- Opening Delimiter -

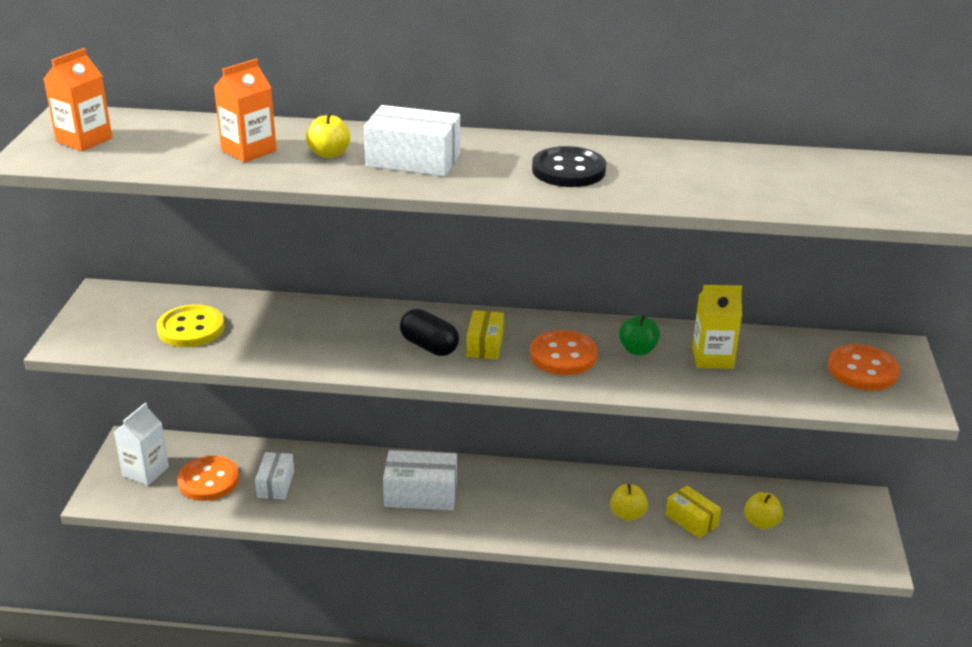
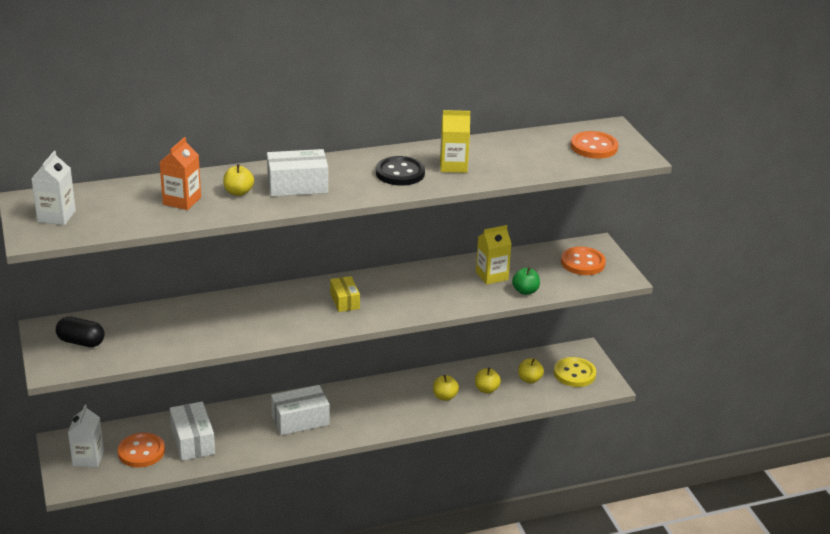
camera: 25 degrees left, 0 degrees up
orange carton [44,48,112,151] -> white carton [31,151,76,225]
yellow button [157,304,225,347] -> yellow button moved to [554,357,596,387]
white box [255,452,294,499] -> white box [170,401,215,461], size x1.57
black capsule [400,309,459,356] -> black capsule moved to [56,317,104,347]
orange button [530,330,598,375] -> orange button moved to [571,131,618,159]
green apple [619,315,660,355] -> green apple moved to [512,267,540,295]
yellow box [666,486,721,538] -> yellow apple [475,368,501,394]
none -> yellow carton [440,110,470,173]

- Closing Delimiter -
- Opening Delimiter -

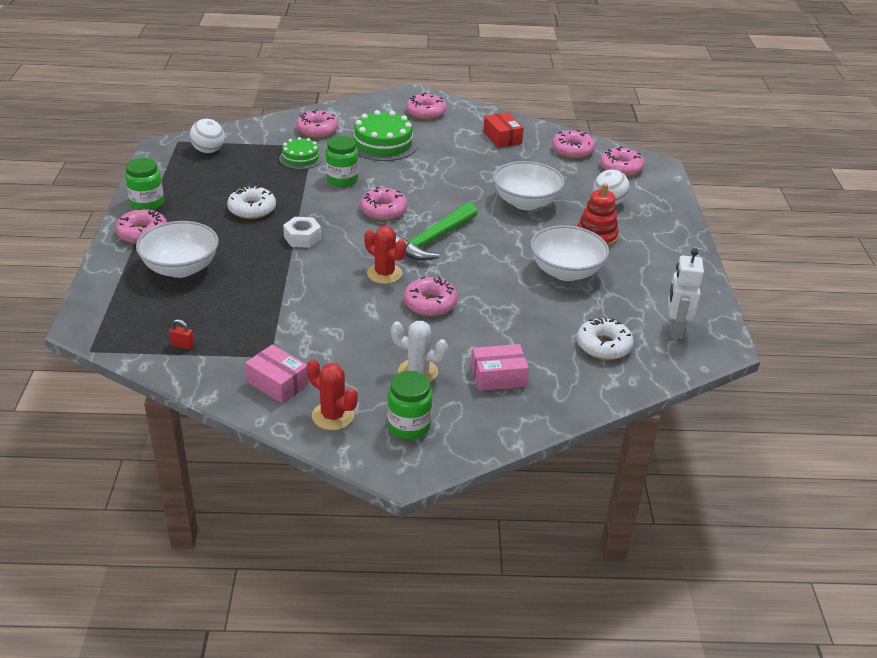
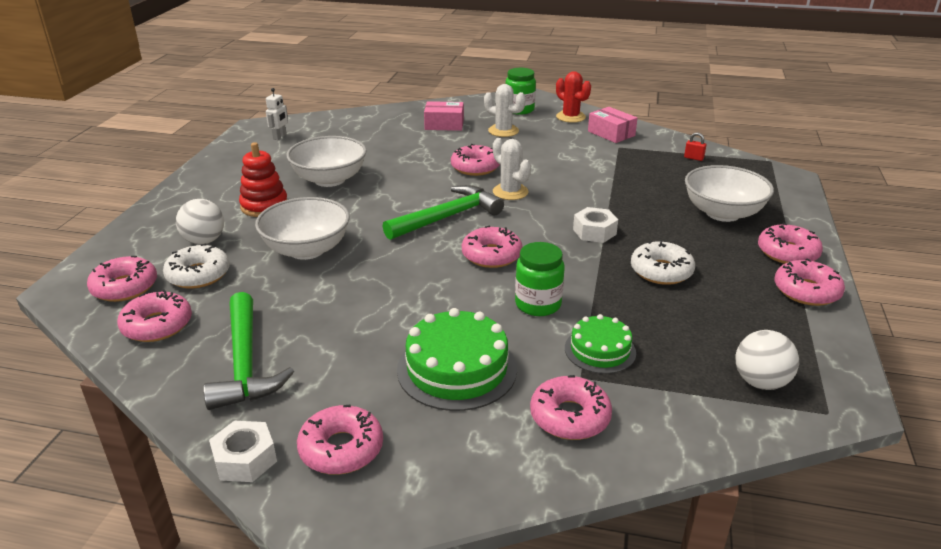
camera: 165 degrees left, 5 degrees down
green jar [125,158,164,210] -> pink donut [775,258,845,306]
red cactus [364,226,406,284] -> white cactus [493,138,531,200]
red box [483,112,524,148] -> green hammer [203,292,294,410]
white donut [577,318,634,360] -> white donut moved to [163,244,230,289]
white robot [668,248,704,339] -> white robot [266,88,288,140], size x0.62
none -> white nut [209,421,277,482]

- Closing Delimiter -

#### Directions
Look above for the line containing "white robot [668,248,704,339]" and the line containing "none -> white nut [209,421,277,482]". Transcribe both, with the lines between them, exactly.

#### Answer to the problem
white robot [668,248,704,339] -> white robot [266,88,288,140], size x0.62
none -> white nut [209,421,277,482]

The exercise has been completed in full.